[[ PROVIDED INFORMATION, beginning ]]

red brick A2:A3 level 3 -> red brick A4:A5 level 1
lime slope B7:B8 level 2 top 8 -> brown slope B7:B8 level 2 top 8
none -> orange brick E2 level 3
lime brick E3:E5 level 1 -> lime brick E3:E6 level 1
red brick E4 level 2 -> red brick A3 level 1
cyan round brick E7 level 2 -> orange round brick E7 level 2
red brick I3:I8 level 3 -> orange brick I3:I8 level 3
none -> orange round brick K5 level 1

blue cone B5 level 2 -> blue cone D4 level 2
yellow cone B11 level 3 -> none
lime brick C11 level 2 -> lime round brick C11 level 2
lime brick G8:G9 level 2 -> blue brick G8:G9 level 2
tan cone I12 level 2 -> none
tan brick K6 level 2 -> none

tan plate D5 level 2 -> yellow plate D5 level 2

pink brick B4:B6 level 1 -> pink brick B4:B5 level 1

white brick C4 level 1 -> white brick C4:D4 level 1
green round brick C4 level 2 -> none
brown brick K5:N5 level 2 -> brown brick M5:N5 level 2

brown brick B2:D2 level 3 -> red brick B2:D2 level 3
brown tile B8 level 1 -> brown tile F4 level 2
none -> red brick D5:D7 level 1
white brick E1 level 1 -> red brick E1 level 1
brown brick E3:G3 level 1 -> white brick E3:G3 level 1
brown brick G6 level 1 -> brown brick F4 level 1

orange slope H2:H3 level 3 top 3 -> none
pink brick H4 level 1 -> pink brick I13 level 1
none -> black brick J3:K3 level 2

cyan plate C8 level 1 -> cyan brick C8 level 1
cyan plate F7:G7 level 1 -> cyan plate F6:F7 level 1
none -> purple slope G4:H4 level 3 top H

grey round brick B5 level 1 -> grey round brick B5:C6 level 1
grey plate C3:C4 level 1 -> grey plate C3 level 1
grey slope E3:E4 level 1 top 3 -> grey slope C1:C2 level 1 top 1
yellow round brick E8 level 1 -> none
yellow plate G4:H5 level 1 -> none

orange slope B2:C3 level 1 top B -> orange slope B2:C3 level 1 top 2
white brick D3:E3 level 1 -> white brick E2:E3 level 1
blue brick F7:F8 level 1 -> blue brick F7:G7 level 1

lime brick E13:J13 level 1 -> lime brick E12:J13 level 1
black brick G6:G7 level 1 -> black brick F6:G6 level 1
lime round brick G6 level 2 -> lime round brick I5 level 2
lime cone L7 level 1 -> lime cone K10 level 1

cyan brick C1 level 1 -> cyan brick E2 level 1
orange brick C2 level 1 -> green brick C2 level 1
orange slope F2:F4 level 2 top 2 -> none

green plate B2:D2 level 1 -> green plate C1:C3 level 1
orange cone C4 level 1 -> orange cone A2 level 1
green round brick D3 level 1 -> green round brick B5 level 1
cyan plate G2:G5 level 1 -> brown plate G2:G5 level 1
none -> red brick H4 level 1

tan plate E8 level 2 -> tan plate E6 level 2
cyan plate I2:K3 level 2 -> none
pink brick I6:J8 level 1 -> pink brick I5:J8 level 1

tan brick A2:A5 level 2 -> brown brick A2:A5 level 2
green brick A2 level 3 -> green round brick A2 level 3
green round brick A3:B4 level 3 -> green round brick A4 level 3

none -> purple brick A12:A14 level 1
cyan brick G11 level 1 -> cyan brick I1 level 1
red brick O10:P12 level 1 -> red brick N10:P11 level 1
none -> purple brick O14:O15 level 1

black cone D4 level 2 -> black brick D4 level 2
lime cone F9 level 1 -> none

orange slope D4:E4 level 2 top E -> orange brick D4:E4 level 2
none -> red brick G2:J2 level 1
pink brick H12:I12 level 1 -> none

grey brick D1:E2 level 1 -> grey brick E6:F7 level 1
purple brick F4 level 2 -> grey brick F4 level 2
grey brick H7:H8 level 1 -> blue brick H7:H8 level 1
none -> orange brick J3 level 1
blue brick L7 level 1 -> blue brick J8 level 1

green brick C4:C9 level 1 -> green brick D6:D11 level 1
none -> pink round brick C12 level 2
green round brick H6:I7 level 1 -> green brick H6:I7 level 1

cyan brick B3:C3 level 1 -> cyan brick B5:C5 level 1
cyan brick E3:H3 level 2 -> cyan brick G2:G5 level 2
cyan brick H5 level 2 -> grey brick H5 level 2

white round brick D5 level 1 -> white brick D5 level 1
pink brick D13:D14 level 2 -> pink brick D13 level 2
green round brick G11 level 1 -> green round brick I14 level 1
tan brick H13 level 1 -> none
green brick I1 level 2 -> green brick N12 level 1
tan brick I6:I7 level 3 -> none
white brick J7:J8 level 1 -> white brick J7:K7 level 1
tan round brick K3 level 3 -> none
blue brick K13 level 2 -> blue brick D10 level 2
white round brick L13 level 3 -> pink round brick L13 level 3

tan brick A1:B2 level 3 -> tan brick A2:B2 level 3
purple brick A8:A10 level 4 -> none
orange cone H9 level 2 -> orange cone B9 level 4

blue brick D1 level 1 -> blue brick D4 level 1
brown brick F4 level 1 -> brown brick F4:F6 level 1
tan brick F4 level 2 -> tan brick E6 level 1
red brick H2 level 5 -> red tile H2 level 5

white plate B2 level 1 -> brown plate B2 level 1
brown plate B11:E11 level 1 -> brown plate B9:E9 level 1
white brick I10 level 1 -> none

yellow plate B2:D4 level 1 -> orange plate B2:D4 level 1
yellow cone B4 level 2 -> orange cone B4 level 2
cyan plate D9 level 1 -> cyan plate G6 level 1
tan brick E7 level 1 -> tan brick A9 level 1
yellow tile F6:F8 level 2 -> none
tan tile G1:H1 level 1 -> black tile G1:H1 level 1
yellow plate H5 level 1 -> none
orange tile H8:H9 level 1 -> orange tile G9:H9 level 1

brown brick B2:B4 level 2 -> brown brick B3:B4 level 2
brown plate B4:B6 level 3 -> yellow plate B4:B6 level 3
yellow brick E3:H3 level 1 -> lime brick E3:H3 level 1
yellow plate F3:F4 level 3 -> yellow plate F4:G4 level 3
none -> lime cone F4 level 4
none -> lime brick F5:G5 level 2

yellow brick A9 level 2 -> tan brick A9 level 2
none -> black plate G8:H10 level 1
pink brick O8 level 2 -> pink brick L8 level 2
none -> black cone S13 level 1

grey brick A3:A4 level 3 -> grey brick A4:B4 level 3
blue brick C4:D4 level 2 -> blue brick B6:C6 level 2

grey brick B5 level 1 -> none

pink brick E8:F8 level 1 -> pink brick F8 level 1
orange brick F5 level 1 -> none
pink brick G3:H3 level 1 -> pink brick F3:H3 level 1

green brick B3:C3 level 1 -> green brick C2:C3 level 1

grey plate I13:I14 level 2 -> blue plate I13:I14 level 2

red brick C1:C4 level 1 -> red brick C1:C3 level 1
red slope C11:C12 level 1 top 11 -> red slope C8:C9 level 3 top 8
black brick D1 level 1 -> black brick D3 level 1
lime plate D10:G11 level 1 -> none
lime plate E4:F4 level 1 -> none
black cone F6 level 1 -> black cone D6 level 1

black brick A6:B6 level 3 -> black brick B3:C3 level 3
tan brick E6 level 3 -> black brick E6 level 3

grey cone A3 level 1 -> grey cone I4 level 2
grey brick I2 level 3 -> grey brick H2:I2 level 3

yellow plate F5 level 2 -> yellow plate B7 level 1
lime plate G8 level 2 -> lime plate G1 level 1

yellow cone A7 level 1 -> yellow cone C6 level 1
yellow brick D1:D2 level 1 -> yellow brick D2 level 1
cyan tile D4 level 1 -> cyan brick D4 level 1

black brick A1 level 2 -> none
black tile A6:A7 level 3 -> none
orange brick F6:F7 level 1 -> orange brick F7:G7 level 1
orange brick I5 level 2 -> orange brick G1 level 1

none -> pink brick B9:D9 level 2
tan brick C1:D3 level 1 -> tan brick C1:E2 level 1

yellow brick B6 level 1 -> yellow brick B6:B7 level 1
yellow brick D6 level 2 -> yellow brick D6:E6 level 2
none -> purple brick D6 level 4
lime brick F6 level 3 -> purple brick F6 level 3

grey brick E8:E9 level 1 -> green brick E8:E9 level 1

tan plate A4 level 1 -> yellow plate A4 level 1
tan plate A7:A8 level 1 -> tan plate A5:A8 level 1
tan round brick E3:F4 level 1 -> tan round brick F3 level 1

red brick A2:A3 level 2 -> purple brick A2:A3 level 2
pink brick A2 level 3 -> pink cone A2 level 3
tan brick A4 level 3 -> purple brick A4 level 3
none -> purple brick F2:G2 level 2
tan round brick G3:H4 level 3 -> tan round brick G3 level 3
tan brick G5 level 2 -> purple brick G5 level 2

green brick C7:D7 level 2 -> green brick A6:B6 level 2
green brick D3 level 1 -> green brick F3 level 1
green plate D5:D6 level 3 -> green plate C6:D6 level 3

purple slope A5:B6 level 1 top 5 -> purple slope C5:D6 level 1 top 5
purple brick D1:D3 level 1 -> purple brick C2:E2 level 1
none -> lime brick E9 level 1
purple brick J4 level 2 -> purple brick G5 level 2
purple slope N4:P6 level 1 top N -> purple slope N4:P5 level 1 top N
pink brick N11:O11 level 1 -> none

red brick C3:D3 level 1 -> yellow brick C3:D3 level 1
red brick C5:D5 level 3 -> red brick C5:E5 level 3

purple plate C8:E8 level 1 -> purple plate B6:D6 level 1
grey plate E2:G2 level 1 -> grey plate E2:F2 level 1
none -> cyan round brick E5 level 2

[[ PROVIDED INFORMATION, end ]]

WORK REQUIRED:
Using the data above, print exactly the lines from the line that contains "grey brick E8:E9" through the line that contains "none -> lime brick E9 level 1", with both included.

THE ANSWER:
grey brick E8:E9 level 1 -> green brick E8:E9 level 1

tan plate A4 level 1 -> yellow plate A4 level 1
tan plate A7:A8 level 1 -> tan plate A5:A8 level 1
tan round brick E3:F4 level 1 -> tan round brick F3 level 1

red brick A2:A3 level 2 -> purple brick A2:A3 level 2
pink brick A2 level 3 -> pink cone A2 level 3
tan brick A4 level 3 -> purple brick A4 level 3
none -> purple brick F2:G2 level 2
tan round brick G3:H4 level 3 -> tan round brick G3 level 3
tan brick G5 level 2 -> purple brick G5 level 2

green brick C7:D7 level 2 -> green brick A6:B6 level 2
green brick D3 level 1 -> green brick F3 level 1
green plate D5:D6 level 3 -> green plate C6:D6 level 3

purple slope A5:B6 level 1 top 5 -> purple slope C5:D6 level 1 top 5
purple brick D1:D3 level 1 -> purple brick C2:E2 level 1
none -> lime brick E9 level 1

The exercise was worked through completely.